## Task brief
Collect all lines containing the word "return" from the data.

## Collected data entries

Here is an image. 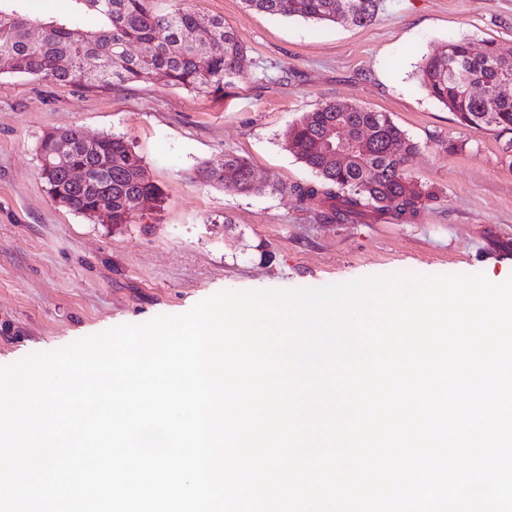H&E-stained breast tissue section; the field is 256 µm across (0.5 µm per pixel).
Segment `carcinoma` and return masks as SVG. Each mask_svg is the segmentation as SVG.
I'll return each instance as SVG.
<instances>
[{"instance_id": "carcinoma-1", "label": "carcinoma", "mask_w": 512, "mask_h": 512, "mask_svg": "<svg viewBox=\"0 0 512 512\" xmlns=\"http://www.w3.org/2000/svg\"><path fill=\"white\" fill-rule=\"evenodd\" d=\"M19 0H0V76L25 73L56 84L81 83L109 89L152 80L215 99L241 76L244 46L236 33L218 17H203L189 0H71L73 12L66 19H37L22 13ZM247 7L273 18L301 17L321 23H338L340 0H244ZM351 26L373 21L381 0H348ZM99 20L90 31L82 15ZM134 44L148 45V55L134 54ZM482 55H469L468 43H452L453 51L425 58L419 68L424 90L453 112L463 126L499 133L512 131V94H490L476 99L467 94L464 81L477 80L494 90L505 75H512V54L493 41ZM344 123L347 134L364 141L363 150L345 165H331L317 148L327 130ZM72 143L63 161L41 169L53 200L103 223L105 203L112 205V223L129 224L148 199L163 206L162 188L151 178L143 157L117 135H104L87 147L83 133L67 129L44 134L38 154L49 156L55 138ZM285 148L317 177L312 183L291 187L300 202L317 200L329 224H365L369 220L412 223L432 194L419 190L404 193L410 180L408 162L417 149L385 112L360 105L326 100L288 126ZM74 167L85 169L87 179L69 178ZM250 163L235 154H224V164L204 162L195 171L196 181L238 194H260L266 187L251 180Z\"/></svg>"}]
</instances>
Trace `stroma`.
<instances>
[{"label": "stroma", "instance_id": "35a3bbf8", "mask_svg": "<svg viewBox=\"0 0 512 512\" xmlns=\"http://www.w3.org/2000/svg\"><path fill=\"white\" fill-rule=\"evenodd\" d=\"M245 45L242 76L214 100L155 81L110 89L0 77V365L121 324L179 315L223 290L295 289L408 271L512 276V152L459 124L420 86L425 57L465 40L512 50V0H383L364 27L272 19L243 0H192ZM296 76L282 81L283 71ZM328 99L389 113L416 143L434 195L410 224H329L290 188L315 178L283 132ZM125 136L166 196L161 211L100 224L57 205L39 177L49 131ZM243 156L266 193L194 179Z\"/></svg>", "mask_w": 512, "mask_h": 512}]
</instances>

## Written response
Segment `carcinoma` and return masks as SVG. Each mask_svg is the segmentation as SVG.
I'll return each instance as SVG.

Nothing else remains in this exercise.